Directions:
Only the lines running from the line with "U104: MX1508 -> HG7881" to the end of the records below belong in the answer, each copied exactly.
*** Supplied material ***
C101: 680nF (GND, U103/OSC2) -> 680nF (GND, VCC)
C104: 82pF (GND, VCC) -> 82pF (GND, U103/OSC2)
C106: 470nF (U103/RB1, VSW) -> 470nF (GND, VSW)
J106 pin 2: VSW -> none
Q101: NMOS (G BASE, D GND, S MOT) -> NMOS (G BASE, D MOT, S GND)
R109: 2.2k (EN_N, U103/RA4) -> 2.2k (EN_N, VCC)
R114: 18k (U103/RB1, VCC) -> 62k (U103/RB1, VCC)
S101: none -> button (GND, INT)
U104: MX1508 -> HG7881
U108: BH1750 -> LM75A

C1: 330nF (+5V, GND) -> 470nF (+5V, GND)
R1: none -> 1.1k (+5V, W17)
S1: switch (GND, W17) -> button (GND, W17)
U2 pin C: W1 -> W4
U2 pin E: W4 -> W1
*** End of Supplied material ***
Response area:
U104: MX1508 -> HG7881
U108: BH1750 -> LM75A

C1: 330nF (+5V, GND) -> 470nF (+5V, GND)
R1: none -> 1.1k (+5V, W17)
S1: switch (GND, W17) -> button (GND, W17)
U2 pin C: W1 -> W4
U2 pin E: W4 -> W1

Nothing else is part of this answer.